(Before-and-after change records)
■ ■ ■ ■

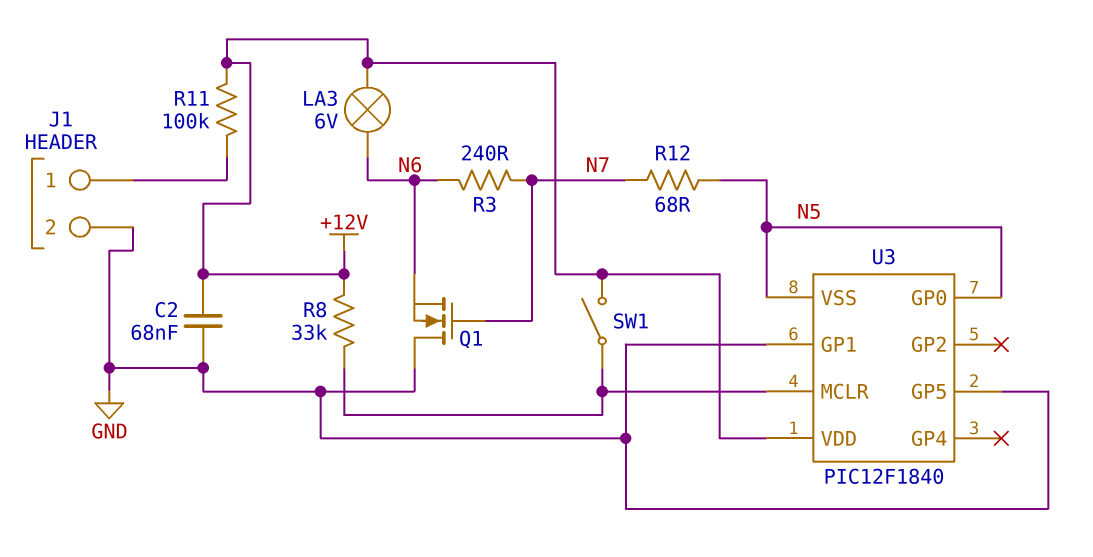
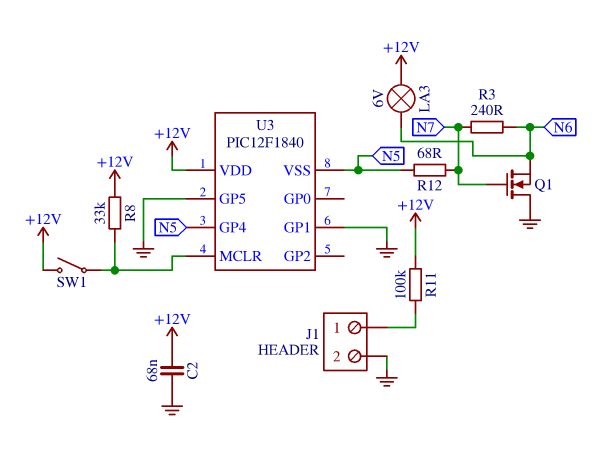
U3 pin GP0: N5 -> none
U3 pin GP4: none -> N5

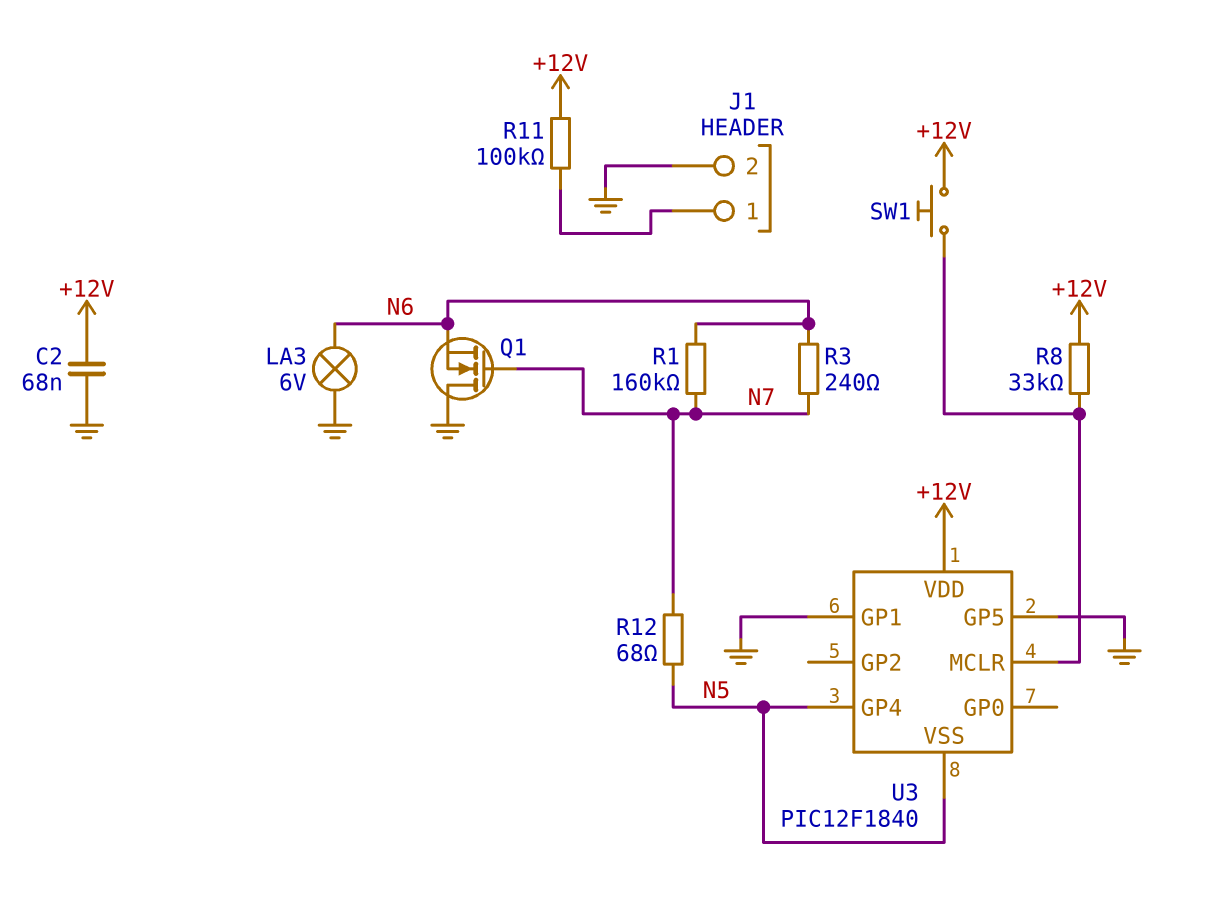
LA3: lamp 6V (+12V, N6) -> lamp 6V (GND, N6)
R1: none -> 160k (N6, N7)
SW1: switch (+12V, U3/MCLR) -> button (+12V, U3/MCLR)

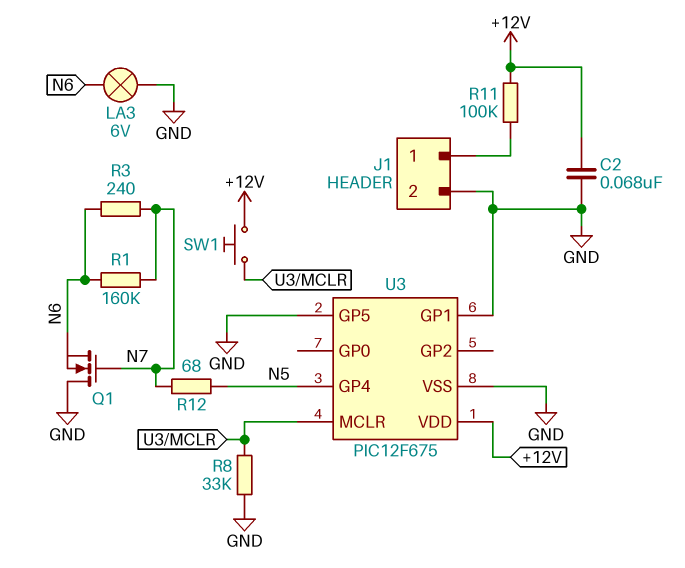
R8: 33k (+12V, U3/MCLR) -> 33k (GND, U3/MCLR)
U3: PIC12F1840 -> PIC12F675
U3 pin VSS: N5 -> GND

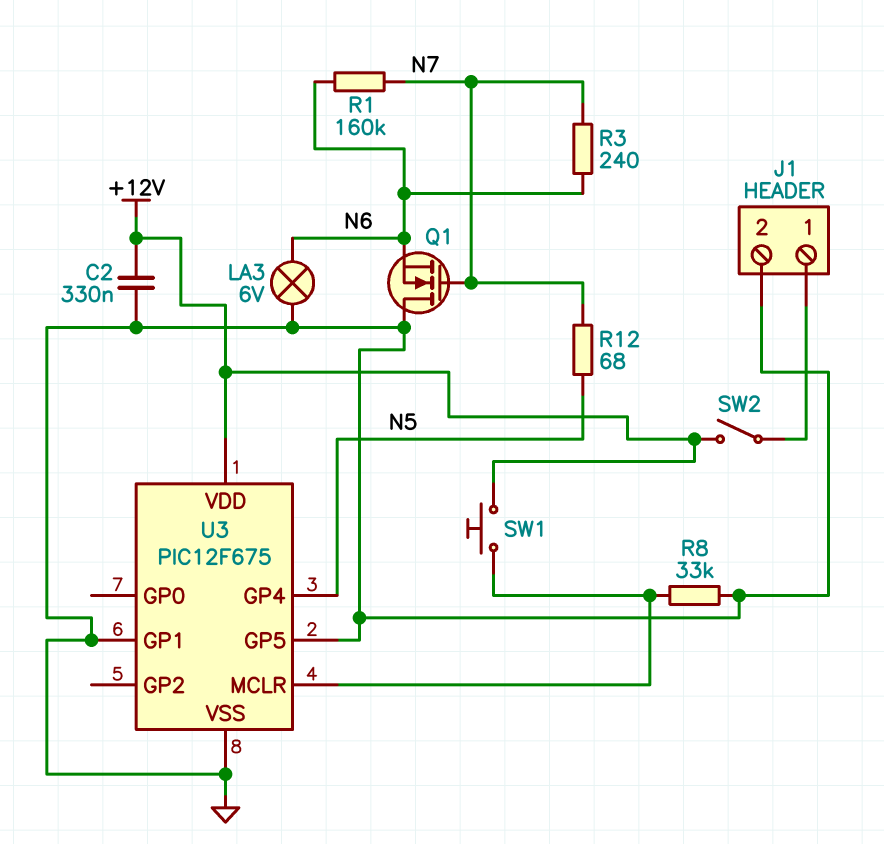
C2: 68nF (+12V, GND) -> 330nF (+12V, GND)
R11: 100k (+12V, J1/1) -> none
SW2: none -> switch (+12V, J1/1)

■ ■ ■ ■

§ **What is required**
Search the entries above for the word "switch", and copy every line where it occurs.

§ **Response to the exercise**
SW1: switch (+12V, U3/MCLR) -> button (+12V, U3/MCLR)
SW2: none -> switch (+12V, J1/1)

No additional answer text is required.